> **YOUR OBJECTIVE**:
Return all lines that include the string "adipose".
--- Start EXERCISE INPUTS ---
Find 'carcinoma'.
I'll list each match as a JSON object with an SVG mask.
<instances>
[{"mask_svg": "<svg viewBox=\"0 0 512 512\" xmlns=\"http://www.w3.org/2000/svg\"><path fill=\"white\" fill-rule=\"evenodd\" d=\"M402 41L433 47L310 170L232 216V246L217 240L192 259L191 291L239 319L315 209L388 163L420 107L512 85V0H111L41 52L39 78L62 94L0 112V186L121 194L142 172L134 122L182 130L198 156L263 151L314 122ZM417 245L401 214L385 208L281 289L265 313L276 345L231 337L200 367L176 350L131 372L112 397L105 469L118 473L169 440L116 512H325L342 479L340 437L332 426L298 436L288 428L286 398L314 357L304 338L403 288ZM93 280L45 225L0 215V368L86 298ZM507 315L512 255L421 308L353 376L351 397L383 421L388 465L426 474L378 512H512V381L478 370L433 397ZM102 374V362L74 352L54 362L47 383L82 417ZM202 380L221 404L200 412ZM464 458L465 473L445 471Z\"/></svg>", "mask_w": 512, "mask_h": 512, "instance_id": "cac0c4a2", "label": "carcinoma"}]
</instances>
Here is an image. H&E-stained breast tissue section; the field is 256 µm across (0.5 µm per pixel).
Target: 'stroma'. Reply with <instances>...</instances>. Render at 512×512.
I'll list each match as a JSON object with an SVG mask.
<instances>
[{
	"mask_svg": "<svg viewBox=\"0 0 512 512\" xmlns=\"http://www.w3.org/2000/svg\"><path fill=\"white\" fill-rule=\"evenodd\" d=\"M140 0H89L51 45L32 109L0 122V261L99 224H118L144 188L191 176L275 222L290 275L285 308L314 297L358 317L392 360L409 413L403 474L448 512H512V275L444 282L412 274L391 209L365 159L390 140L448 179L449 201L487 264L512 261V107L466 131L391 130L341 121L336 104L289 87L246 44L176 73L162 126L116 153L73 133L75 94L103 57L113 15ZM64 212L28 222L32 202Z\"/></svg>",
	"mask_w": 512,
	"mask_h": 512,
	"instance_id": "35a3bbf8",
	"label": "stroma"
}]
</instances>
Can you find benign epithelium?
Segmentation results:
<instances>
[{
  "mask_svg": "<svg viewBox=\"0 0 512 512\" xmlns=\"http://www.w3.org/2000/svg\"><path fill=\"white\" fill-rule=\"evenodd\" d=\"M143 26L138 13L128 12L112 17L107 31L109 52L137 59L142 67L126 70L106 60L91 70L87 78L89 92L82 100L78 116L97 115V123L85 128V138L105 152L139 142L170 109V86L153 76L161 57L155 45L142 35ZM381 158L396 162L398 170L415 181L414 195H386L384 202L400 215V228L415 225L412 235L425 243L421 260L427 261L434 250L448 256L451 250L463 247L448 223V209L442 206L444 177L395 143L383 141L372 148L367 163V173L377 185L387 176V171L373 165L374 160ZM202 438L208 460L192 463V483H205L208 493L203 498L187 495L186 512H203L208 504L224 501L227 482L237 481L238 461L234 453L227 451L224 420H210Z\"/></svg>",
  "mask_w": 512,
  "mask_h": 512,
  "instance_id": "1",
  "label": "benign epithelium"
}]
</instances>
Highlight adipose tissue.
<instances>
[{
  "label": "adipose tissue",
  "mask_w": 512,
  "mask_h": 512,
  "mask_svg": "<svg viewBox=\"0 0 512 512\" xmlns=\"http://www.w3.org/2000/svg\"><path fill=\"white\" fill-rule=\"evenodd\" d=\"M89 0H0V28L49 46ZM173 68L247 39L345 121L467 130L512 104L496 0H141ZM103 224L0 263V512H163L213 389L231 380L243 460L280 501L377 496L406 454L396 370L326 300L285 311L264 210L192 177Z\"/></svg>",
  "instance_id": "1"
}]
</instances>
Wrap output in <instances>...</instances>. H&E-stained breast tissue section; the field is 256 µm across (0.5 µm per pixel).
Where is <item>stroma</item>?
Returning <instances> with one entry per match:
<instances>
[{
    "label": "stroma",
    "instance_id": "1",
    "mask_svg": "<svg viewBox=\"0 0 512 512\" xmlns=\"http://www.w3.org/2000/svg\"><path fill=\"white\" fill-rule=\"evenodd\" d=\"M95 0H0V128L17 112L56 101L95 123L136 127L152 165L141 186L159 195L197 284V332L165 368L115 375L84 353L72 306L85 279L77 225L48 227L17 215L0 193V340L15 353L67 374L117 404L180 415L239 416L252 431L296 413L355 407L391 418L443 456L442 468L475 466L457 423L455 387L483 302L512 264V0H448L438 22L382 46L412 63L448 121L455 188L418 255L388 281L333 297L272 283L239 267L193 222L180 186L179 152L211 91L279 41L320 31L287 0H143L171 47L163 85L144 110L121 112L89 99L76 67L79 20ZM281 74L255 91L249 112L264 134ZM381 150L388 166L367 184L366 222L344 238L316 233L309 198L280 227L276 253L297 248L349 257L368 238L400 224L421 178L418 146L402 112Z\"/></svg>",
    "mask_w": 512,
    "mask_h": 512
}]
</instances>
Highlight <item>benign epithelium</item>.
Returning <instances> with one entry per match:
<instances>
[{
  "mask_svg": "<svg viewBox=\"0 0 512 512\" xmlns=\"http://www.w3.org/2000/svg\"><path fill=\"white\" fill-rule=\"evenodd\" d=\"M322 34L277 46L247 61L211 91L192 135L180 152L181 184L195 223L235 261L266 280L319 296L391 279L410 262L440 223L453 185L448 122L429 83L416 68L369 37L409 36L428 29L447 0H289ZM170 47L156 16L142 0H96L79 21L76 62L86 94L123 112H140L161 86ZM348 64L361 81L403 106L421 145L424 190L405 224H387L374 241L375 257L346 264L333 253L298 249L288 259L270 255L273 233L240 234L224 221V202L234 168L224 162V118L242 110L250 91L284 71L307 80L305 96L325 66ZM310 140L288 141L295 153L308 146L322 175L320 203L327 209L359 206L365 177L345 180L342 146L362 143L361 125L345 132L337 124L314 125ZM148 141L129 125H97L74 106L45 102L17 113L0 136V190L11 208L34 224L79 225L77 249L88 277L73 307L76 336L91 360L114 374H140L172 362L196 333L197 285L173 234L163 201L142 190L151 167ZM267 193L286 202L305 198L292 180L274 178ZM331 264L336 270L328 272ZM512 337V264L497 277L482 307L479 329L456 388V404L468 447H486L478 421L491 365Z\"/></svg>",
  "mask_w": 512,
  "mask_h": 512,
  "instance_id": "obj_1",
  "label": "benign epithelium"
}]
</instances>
--- End EXERCISE INPUTS ---
> **PROBLEM SOLUTION**:
Highlight adipose tissue.
  "label": "adipose tissue",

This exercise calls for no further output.